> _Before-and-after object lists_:
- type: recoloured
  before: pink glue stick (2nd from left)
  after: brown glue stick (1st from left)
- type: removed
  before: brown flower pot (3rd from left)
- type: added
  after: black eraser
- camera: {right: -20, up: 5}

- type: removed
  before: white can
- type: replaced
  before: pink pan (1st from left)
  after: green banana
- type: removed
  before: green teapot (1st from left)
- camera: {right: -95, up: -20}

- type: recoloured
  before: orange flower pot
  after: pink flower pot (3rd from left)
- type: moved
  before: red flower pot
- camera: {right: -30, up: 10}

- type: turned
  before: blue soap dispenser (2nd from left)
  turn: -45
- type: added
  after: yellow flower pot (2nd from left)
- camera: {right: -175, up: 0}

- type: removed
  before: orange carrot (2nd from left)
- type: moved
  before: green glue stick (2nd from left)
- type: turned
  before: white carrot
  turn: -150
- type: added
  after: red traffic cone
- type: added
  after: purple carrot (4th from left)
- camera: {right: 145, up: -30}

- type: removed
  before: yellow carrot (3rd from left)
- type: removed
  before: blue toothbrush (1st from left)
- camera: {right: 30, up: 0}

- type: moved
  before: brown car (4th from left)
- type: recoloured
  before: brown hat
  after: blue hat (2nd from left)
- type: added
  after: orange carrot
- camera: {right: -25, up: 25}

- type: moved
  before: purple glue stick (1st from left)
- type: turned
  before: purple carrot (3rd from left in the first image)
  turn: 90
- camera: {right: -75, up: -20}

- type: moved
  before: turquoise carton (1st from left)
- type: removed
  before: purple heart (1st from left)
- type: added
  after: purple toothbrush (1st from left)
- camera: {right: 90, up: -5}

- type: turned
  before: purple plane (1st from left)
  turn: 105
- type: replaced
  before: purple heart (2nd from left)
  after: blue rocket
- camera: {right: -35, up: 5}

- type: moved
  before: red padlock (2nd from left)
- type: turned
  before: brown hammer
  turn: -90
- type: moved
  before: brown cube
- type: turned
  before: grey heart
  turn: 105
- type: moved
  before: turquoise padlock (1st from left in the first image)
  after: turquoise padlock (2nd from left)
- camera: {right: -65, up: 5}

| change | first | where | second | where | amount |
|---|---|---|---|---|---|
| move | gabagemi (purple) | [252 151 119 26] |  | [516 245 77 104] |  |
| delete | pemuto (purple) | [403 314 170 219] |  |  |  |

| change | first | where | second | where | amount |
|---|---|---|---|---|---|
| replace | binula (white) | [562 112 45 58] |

> _Task directions_:
Would you return all of the data exactly as given?

> _Problem solution_:
- type: recoloured
  before: pink glue stick (2nd from left)
  after: brown glue stick (1st from left)
- type: removed
  before: brown flower pot (3rd from left)
- type: added
  after: black eraser
- camera: {right: -20, up: 5}

- type: removed
  before: white can
- type: replaced
  before: pink pan (1st from left)
  after: green banana
- type: removed
  before: green teapot (1st from left)
- camera: {right: -95, up: -20}

- type: recoloured
  before: orange flower pot
  after: pink flower pot (3rd from left)
- type: moved
  before: red flower pot
- camera: {right: -30, up: 10}

- type: turned
  before: blue soap dispenser (2nd from left)
  turn: -45
- type: added
  after: yellow flower pot (2nd from left)
- camera: {right: -175, up: 0}

- type: removed
  before: orange carrot (2nd from left)
- type: moved
  before: green glue stick (2nd from left)
- type: turned
  before: white carrot
  turn: -150
- type: added
  after: red traffic cone
- type: added
  after: purple carrot (4th from left)
- camera: {right: 145, up: -30}

- type: removed
  before: yellow carrot (3rd from left)
- type: removed
  before: blue toothbrush (1st from left)
- camera: {right: 30, up: 0}

- type: moved
  before: brown car (4th from left)
- type: recoloured
  before: brown hat
  after: blue hat (2nd from left)
- type: added
  after: orange carrot
- camera: {right: -25, up: 25}

- type: moved
  before: purple glue stick (1st from left)
- type: turned
  before: purple carrot (3rd from left in the first image)
  turn: 90
- camera: {right: -75, up: -20}

- type: moved
  before: turquoise carton (1st from left)
- type: removed
  before: purple heart (1st from left)
- type: added
  after: purple toothbrush (1st from left)
- camera: {right: 90, up: -5}

- type: turned
  before: purple plane (1st from left)
  turn: 105
- type: replaced
  before: purple heart (2nd from left)
  after: blue rocket
- camera: {right: -35, up: 5}

- type: moved
  before: red padlock (2nd from left)
- type: turned
  before: brown hammer
  turn: -90
- type: moved
  before: brown cube
- type: turned
  before: grey heart
  turn: 105
- type: moved
  before: turquoise padlock (1st from left in the first image)
  after: turquoise padlock (2nd from left)
- camera: {right: -65, up: 5}

| change | first | where | second | where | amount |
|---|---|---|---|---|---|
| move | gabagemi (purple) | [252 151 119 26] |  | [516 245 77 104] |  |
| delete | pemuto (purple) | [403 314 170 219] |  |  |  |

| change | first | where | second | where | amount |
|---|---|---|---|---|---|
| replace | binula (white) | [562 112 45 58] |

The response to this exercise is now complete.